Your task ::
The response should contain only those lines of the entries below that include the string "grey".

■ ■ ■ ■ ■

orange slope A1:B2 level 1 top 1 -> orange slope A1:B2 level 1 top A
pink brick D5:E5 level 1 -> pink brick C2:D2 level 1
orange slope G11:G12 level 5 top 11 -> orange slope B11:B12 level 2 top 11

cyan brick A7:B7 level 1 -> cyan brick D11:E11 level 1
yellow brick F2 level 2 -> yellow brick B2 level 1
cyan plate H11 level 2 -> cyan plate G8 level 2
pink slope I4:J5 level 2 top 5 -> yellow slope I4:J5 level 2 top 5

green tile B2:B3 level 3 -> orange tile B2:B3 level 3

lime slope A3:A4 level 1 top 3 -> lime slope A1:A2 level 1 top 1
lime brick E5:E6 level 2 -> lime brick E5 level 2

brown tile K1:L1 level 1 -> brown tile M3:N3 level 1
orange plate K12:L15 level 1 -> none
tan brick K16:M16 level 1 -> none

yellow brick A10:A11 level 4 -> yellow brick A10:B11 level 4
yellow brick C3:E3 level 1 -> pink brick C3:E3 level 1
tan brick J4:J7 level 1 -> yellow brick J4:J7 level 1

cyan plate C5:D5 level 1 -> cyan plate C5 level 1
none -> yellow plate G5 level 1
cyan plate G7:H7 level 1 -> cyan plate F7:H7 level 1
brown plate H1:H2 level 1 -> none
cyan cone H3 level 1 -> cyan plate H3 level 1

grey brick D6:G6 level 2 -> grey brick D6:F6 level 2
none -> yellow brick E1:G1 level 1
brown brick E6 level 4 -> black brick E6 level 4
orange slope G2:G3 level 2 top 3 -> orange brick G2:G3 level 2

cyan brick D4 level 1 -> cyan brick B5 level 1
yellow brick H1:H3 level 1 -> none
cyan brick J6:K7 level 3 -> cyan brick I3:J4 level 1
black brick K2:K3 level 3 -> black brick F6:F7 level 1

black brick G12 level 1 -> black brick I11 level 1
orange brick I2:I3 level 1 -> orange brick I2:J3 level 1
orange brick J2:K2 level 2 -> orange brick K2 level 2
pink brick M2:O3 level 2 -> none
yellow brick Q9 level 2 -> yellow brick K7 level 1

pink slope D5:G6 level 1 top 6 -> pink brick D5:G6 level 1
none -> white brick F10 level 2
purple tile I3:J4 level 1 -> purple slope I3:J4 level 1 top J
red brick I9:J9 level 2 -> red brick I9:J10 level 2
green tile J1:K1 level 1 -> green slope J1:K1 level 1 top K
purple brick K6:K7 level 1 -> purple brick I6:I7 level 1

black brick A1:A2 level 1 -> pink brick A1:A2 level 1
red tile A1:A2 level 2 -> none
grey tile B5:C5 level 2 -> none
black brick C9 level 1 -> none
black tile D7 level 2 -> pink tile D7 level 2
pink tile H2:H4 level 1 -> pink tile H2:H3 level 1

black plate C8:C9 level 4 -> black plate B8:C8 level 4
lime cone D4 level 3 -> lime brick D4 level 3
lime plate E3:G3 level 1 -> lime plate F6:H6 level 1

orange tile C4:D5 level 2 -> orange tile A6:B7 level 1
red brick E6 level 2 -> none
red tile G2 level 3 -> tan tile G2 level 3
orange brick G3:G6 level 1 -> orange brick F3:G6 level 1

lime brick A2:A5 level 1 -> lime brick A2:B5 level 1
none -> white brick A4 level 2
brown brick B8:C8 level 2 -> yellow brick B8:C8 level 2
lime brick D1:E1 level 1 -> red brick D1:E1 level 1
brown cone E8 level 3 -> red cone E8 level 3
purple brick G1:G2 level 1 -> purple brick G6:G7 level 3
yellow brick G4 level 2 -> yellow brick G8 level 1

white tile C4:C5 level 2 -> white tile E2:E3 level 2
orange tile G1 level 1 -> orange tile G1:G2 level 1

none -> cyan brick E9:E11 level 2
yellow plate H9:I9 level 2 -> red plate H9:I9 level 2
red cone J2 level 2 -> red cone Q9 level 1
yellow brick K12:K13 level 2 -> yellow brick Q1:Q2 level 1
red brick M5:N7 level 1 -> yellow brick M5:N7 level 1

■ ■ ■ ■ ■

Answer to the exercise ::
grey brick D6:G6 level 2 -> grey brick D6:F6 level 2
grey tile B5:C5 level 2 -> none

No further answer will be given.